◆ WHAT THE TASK ASKS
Could you copy out every line of the data where the word "DRIVER" occurs?

◆ DATA FOR THIS EXERCISE
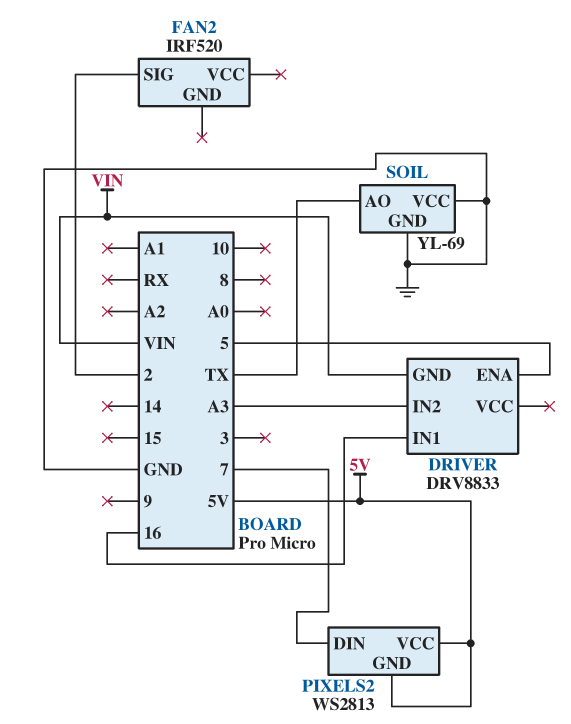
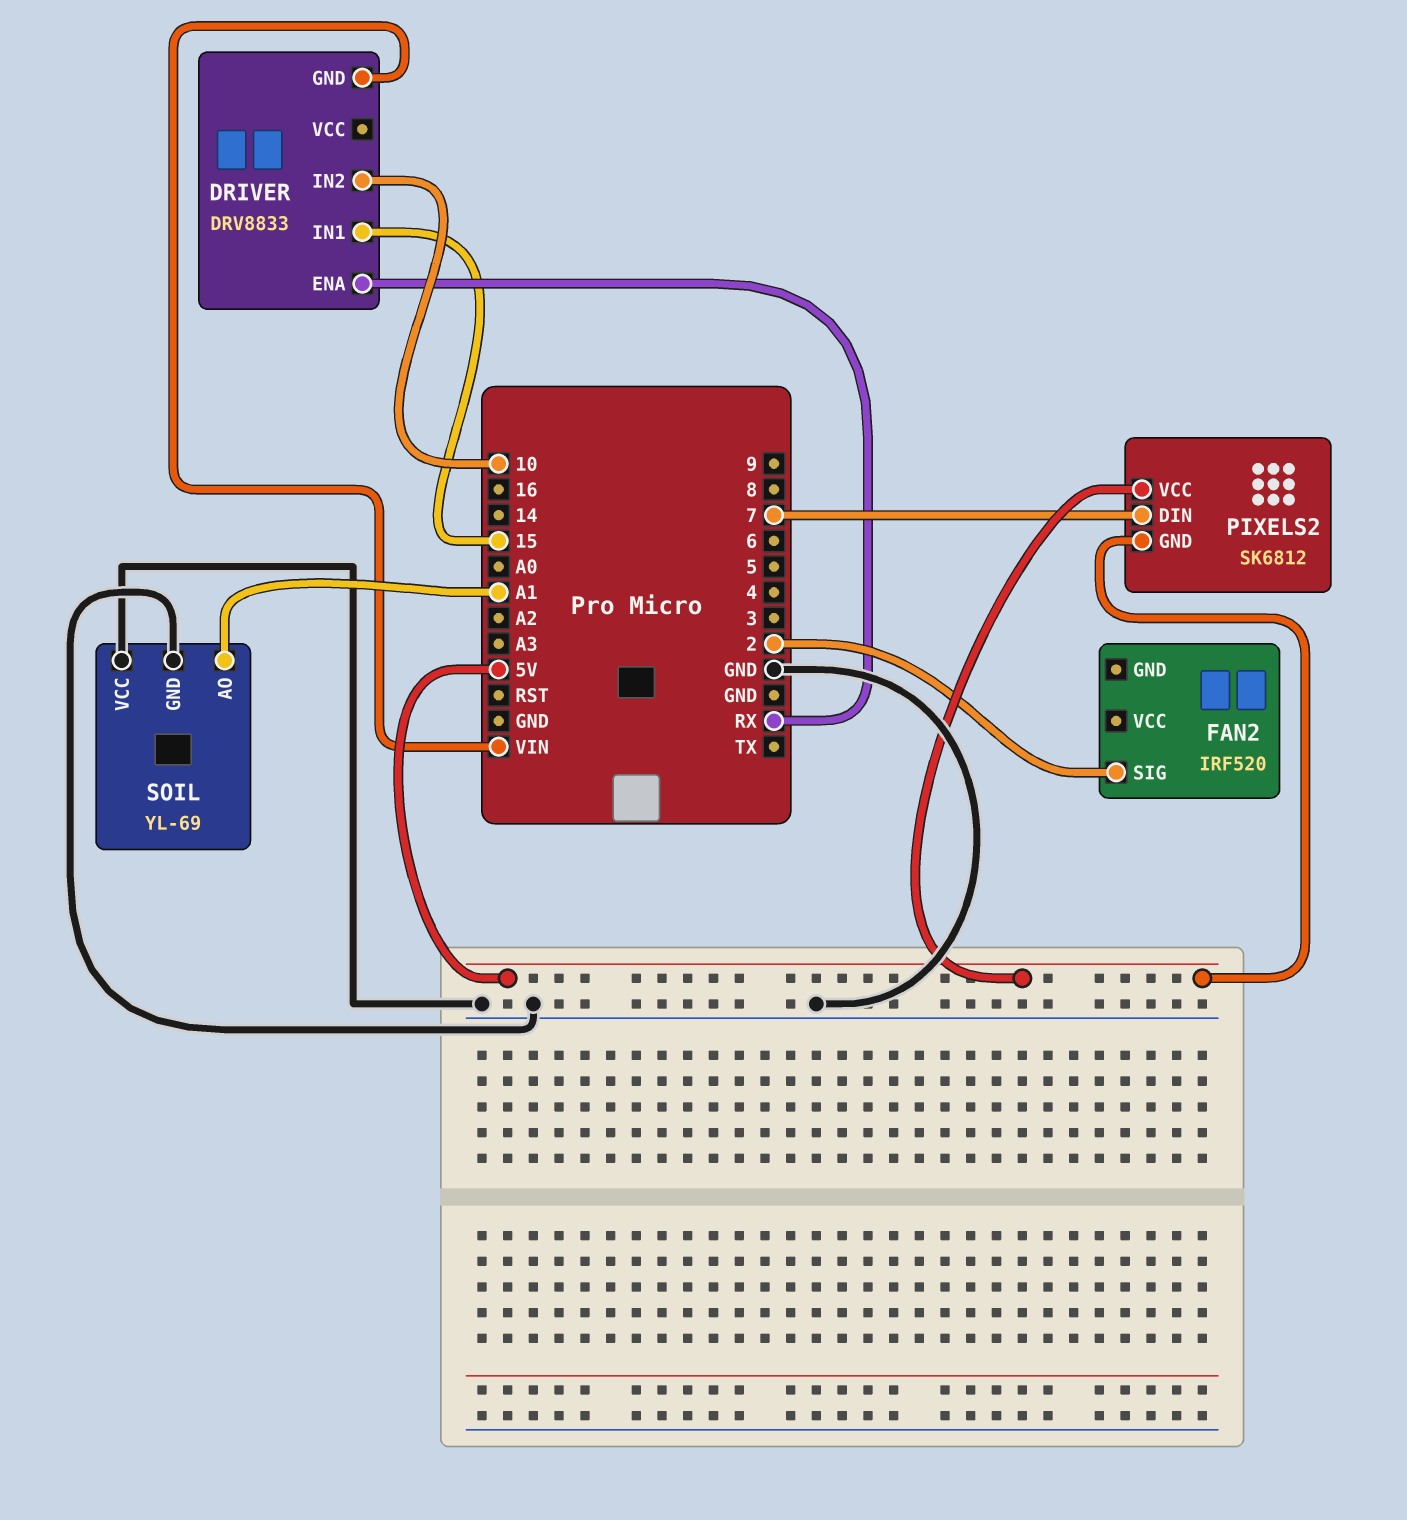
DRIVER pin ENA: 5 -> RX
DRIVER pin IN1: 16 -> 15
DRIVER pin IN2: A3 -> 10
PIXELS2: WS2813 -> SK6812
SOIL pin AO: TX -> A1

◆ ANSWER BOX
DRIVER pin ENA: 5 -> RX
DRIVER pin IN1: 16 -> 15
DRIVER pin IN2: A3 -> 10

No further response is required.